## DATA RECORDS:
· · · · · · ·

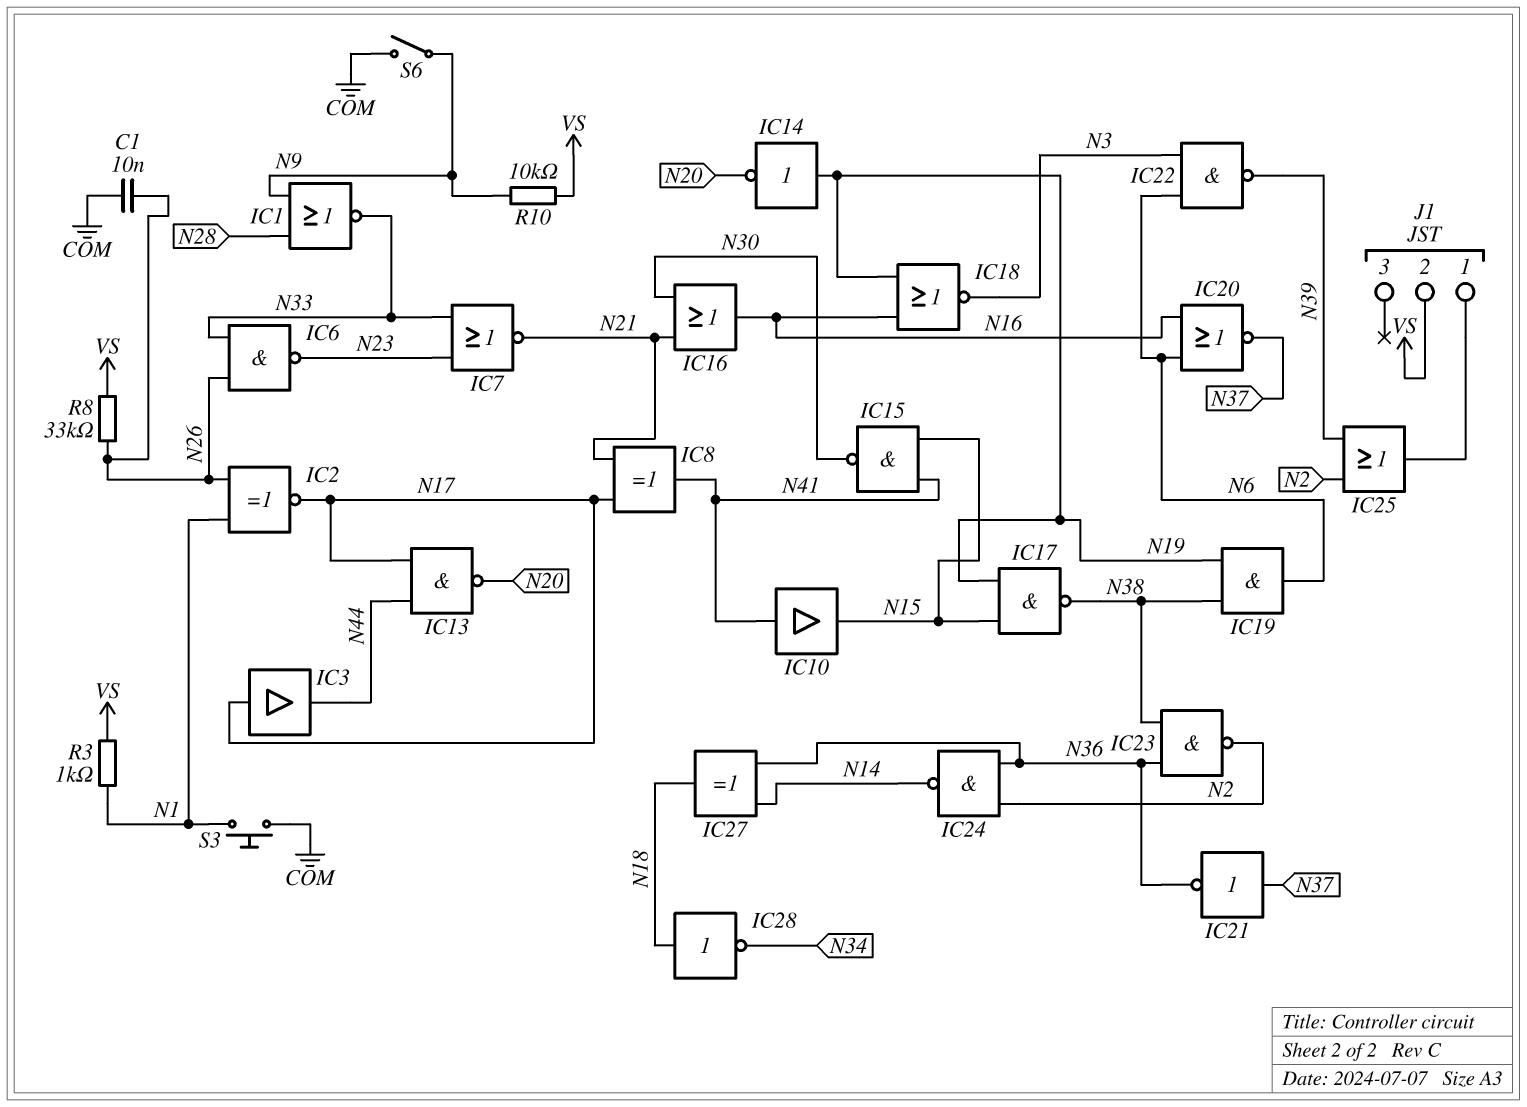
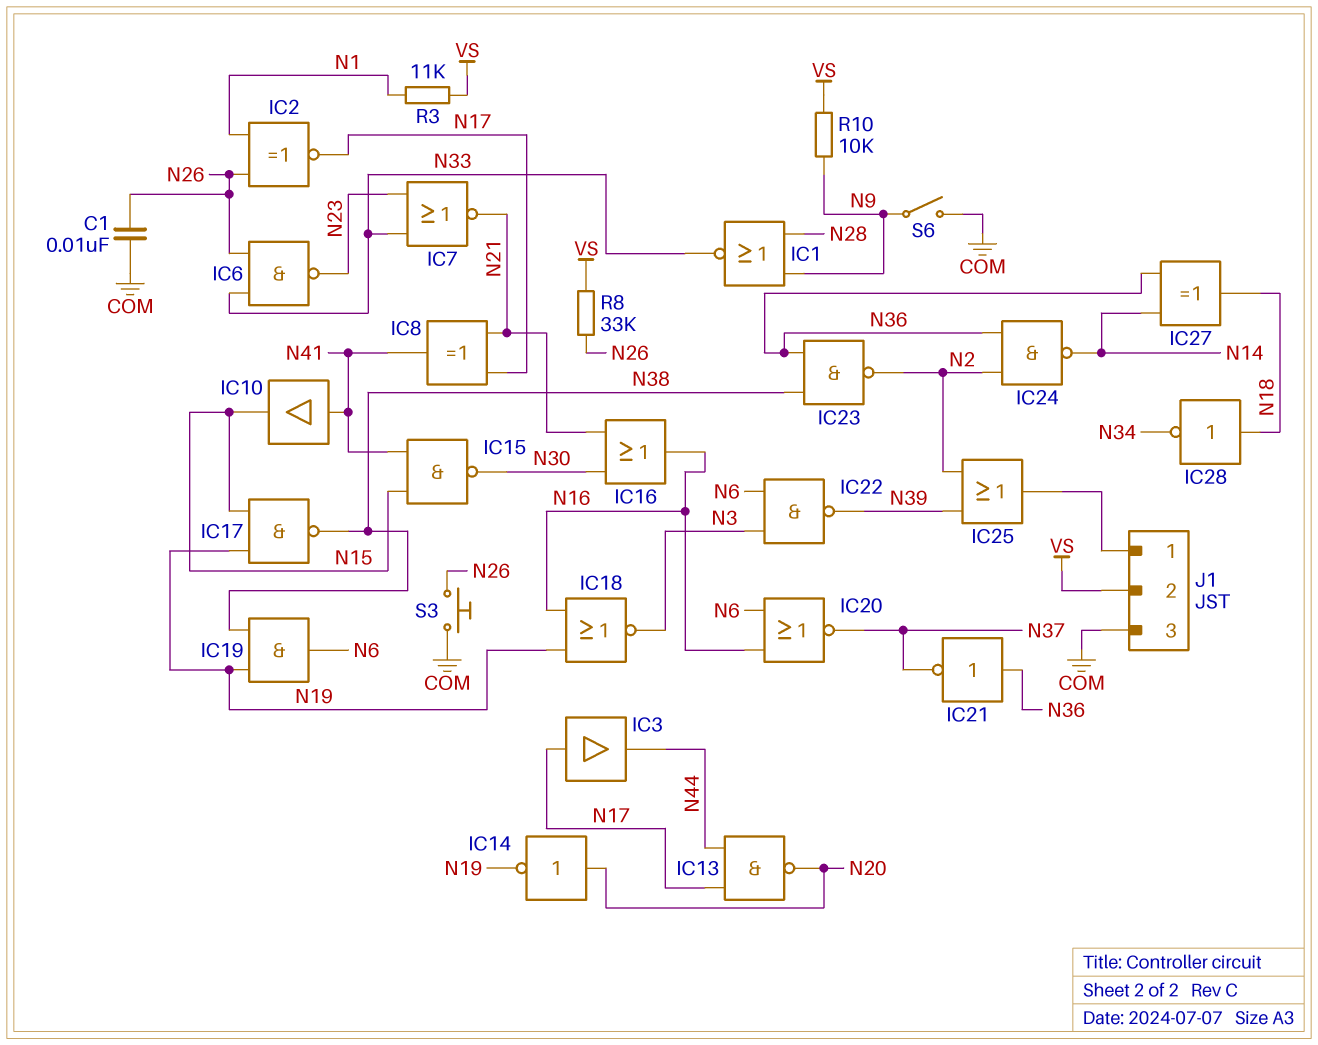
IC14: NOT (in N19, out N20) -> NOT (in N20, out N19)
IC21: NOT (in N37, out N36) -> NOT (in N36, out N37)
J1 pin 3: none -> COM
R3: 1k (N1, VS) -> 11k (N1, VS)
S3: button (COM, N1) -> button (COM, N26)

· · · · · · ·

## TASK INSTRUCTIONS:
Print exactly the lines that run from the line containing "J1 pin 3: none -> COM" to the end of the data, both ends included.

## EXERCISE SOLUTION:
J1 pin 3: none -> COM
R3: 1k (N1, VS) -> 11k (N1, VS)
S3: button (COM, N1) -> button (COM, N26)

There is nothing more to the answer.